-- What you are asked to do --
Each line from the one that includes "(135, 735) = (343, 611): green" to the last line of the data below should be set down exactly; no other lines are wanted.

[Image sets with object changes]

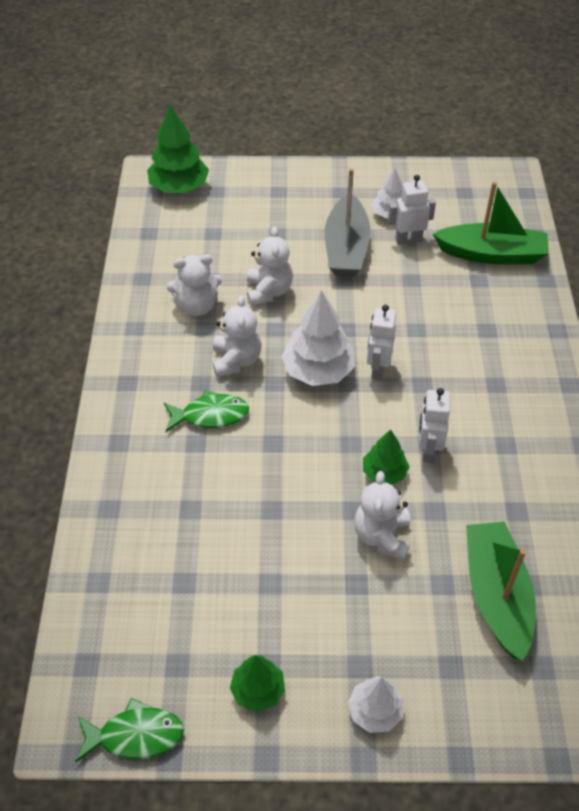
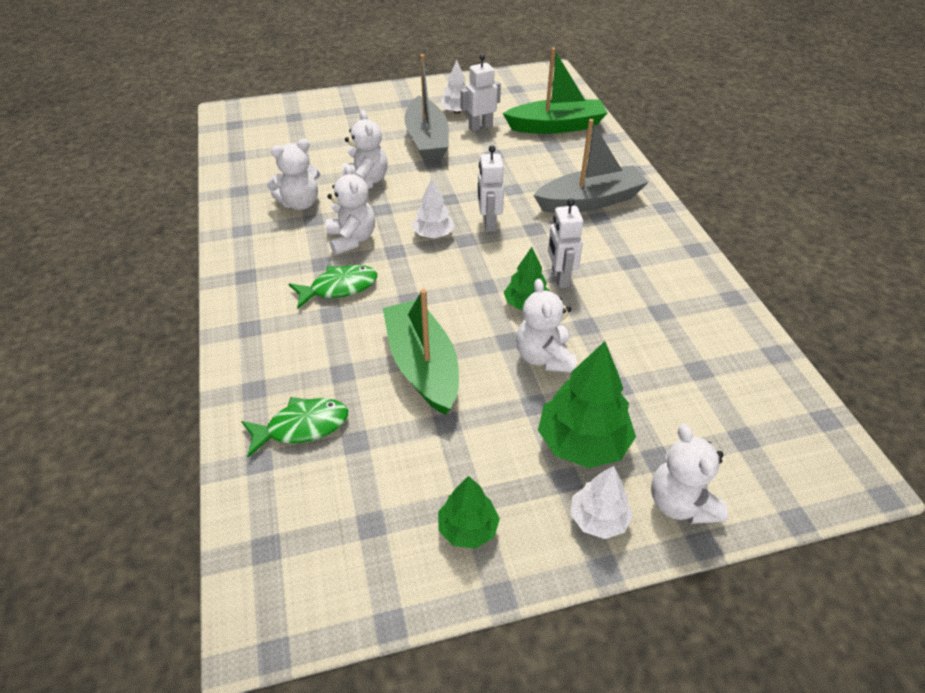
camera: 15 degrees left, 5 degrees down
(135, 735) = (343, 611): green fish -> green fish (302, 427)
(179, 187) = (257, 118): green tree -> green tree (582, 442)
(318, 371) = (433, 234): white tree -> white tree, size x0.59
(455, 716) = (680, 503): none -> white teddy bear
(493, 361) = (590, 201): none -> grey boat
(496, 595) = (673, 384): green boat -> green boat (422, 366)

-- Answer to the problem --
(135, 735) = (343, 611): green fish -> green fish (302, 427)
(179, 187) = (257, 118): green tree -> green tree (582, 442)
(318, 371) = (433, 234): white tree -> white tree, size x0.59
(455, 716) = (680, 503): none -> white teddy bear
(493, 361) = (590, 201): none -> grey boat
(496, 595) = (673, 384): green boat -> green boat (422, 366)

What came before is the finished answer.